YOUR GOAL
Only one stretch of the data should be retyped: the lines from the line containing "tan cone A8 level 2 -> tan cone E2 level 1" through the line containing "none -> orange plate C1:D1 level 2". Keep pictures out of it.
(SOURCE RECORDS)
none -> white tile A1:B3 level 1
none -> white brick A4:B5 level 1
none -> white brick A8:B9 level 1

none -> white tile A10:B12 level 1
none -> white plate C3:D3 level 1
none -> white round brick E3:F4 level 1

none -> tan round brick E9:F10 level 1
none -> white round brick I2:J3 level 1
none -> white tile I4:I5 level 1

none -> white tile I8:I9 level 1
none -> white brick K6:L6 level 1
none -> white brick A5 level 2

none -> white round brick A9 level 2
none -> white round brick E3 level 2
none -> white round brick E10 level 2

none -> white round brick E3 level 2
(End SOURCE RECORDS)
(SOURCE RECORDS)
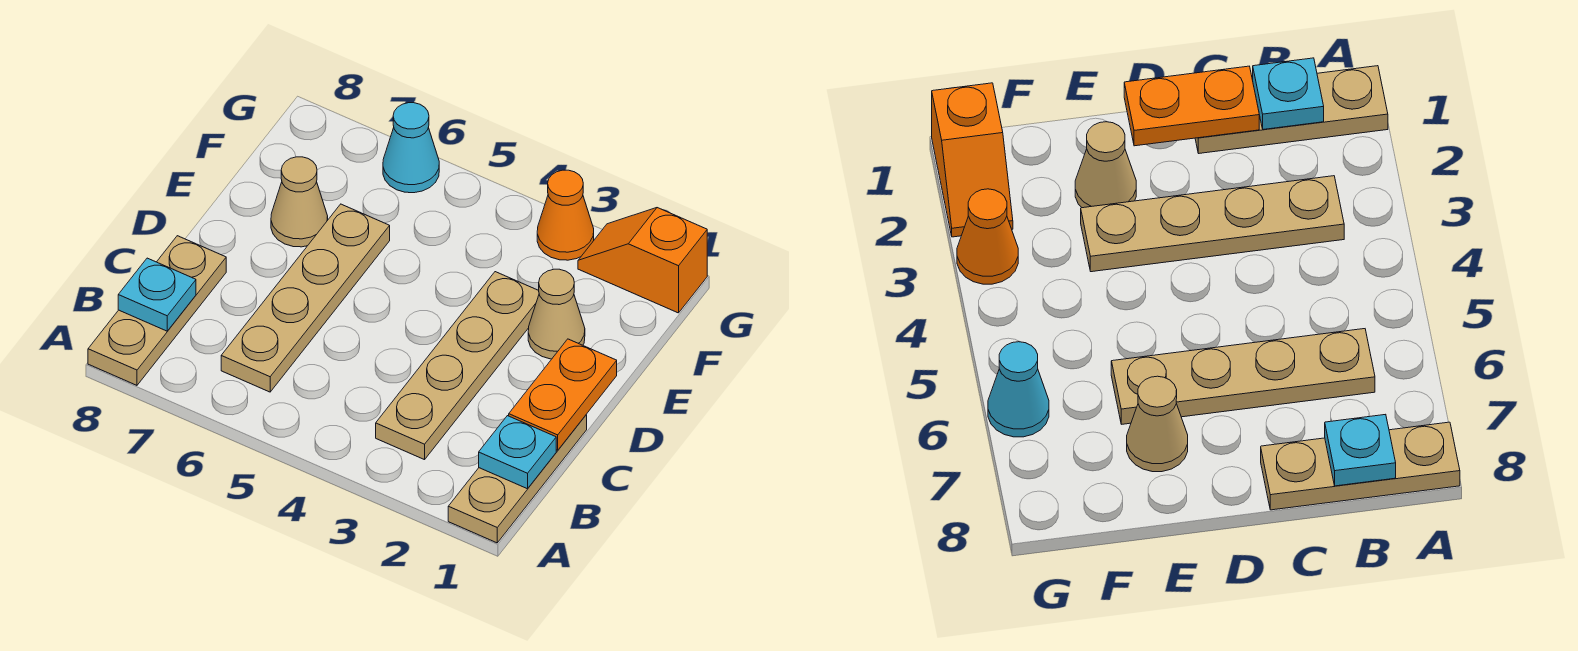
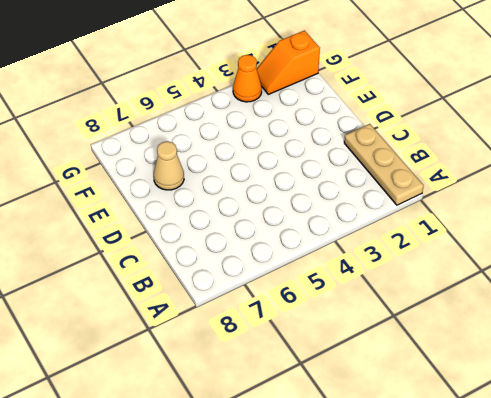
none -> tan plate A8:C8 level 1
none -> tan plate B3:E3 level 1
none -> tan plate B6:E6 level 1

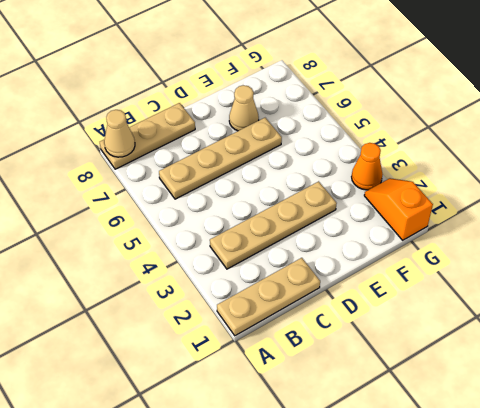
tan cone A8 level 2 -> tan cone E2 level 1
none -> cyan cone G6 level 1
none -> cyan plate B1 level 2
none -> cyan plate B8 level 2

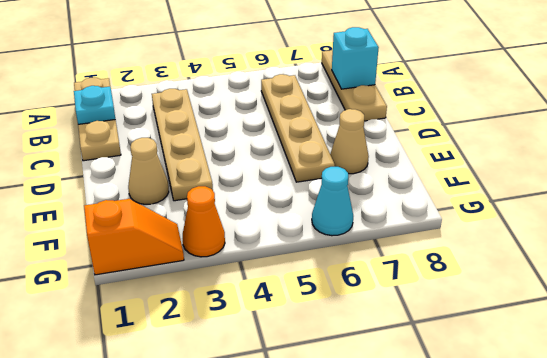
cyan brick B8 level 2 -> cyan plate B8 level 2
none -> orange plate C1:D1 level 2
(End SOURCE RECORDS)
TASK ANSWER
tan cone A8 level 2 -> tan cone E2 level 1
none -> cyan cone G6 level 1
none -> cyan plate B1 level 2
none -> cyan plate B8 level 2

cyan brick B8 level 2 -> cyan plate B8 level 2
none -> orange plate C1:D1 level 2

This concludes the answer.